WHAT NEEDS TO BE DONE » List each line of the material below that contains the string "time". Matching is case-sensitive.

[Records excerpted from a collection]
= = = =

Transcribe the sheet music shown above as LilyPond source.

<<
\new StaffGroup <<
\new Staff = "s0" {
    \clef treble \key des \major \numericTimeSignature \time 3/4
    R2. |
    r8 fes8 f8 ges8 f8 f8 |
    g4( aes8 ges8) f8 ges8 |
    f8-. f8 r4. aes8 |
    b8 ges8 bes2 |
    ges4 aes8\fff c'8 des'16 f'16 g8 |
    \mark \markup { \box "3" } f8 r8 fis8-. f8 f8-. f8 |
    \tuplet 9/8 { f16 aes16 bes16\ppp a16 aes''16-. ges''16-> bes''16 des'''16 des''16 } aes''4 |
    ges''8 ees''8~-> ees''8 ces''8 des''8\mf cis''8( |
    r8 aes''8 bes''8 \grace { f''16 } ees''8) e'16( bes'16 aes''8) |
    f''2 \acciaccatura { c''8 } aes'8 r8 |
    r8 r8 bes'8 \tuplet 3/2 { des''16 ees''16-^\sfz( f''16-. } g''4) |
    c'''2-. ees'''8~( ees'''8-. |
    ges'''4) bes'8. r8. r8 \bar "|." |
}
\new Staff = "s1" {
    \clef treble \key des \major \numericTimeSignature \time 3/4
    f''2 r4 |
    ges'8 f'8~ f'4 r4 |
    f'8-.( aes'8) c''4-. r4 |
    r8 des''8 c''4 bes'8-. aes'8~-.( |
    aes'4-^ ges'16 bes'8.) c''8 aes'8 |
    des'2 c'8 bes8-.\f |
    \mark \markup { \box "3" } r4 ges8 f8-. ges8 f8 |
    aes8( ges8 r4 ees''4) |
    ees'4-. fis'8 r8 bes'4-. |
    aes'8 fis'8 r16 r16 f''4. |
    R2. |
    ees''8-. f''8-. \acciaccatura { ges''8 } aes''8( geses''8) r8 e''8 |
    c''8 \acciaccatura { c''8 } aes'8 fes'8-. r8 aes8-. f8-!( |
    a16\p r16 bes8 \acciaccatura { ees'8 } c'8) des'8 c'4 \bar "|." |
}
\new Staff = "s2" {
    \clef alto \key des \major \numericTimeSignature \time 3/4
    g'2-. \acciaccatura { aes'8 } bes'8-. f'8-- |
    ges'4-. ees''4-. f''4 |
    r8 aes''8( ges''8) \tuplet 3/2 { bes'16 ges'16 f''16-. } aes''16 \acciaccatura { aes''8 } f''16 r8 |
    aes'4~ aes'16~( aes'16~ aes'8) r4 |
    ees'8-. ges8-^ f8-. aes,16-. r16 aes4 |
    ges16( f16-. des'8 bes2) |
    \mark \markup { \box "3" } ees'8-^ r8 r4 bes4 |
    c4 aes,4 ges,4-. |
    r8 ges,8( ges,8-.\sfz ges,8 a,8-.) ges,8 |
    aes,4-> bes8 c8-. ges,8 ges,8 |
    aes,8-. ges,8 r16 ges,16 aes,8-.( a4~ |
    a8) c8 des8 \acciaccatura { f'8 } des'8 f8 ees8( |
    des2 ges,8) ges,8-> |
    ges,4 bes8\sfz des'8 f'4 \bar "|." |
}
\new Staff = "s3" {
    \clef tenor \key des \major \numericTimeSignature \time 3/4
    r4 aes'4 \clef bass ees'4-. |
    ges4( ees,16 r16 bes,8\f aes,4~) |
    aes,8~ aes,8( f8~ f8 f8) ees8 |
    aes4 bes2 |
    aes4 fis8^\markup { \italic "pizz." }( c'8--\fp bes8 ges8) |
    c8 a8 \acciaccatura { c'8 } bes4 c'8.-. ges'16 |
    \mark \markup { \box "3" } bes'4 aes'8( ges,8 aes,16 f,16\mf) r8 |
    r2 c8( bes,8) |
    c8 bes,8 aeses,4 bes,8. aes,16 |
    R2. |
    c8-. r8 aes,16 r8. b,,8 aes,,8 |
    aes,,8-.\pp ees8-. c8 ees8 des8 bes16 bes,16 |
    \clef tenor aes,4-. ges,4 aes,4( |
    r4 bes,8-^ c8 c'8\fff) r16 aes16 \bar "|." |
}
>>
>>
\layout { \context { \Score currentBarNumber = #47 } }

= = = =

WRITTEN ANSWER »
    \clef treble \key des \major \numericTimeSignature \time 3/4
    \clef treble \key des \major \numericTimeSignature \time 3/4
    \clef alto \key des \major \numericTimeSignature \time 3/4
    \clef tenor \key des \major \numericTimeSignature \time 3/4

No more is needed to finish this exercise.